● **Instructions to follow**
Go through the data below and transcribe it exactly. Omit the images.

● **Data segment**

☆ ☆ ☆ ☆

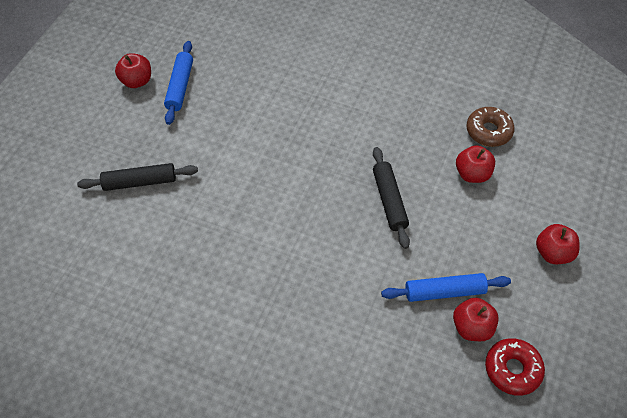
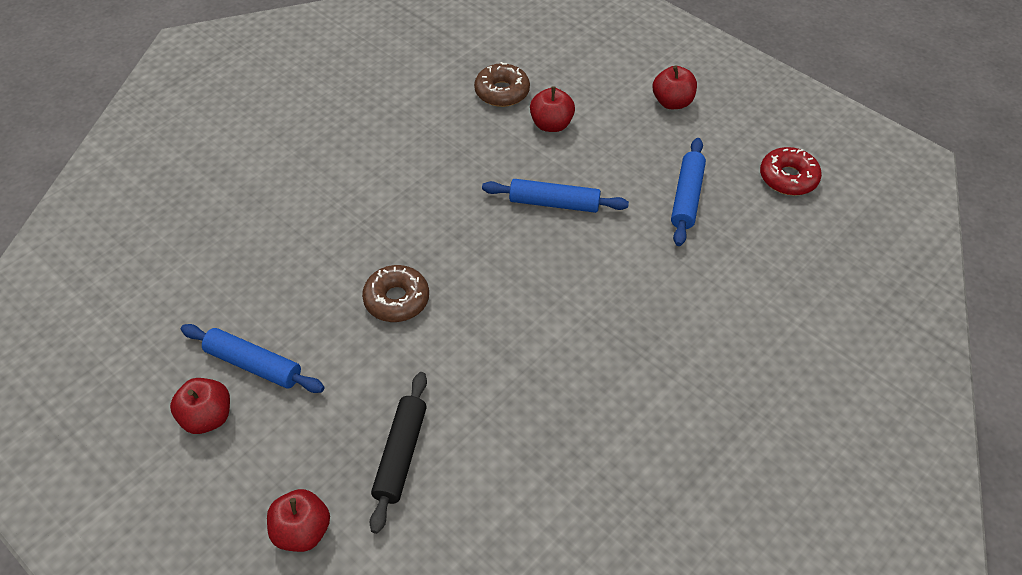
camera: 70 degrees left, 5 degrees down
(257, 138) = (396, 300): none -> brown donut
(389, 201) = (554, 203): black rolling pin -> blue rolling pin
(472, 327) = (734, 191): red apple -> red apple (302, 531)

☆ ☆ ☆ ☆

● **Exercise response**
camera: 70 degrees left, 5 degrees down
(257, 138) = (396, 300): none -> brown donut
(389, 201) = (554, 203): black rolling pin -> blue rolling pin
(472, 327) = (734, 191): red apple -> red apple (302, 531)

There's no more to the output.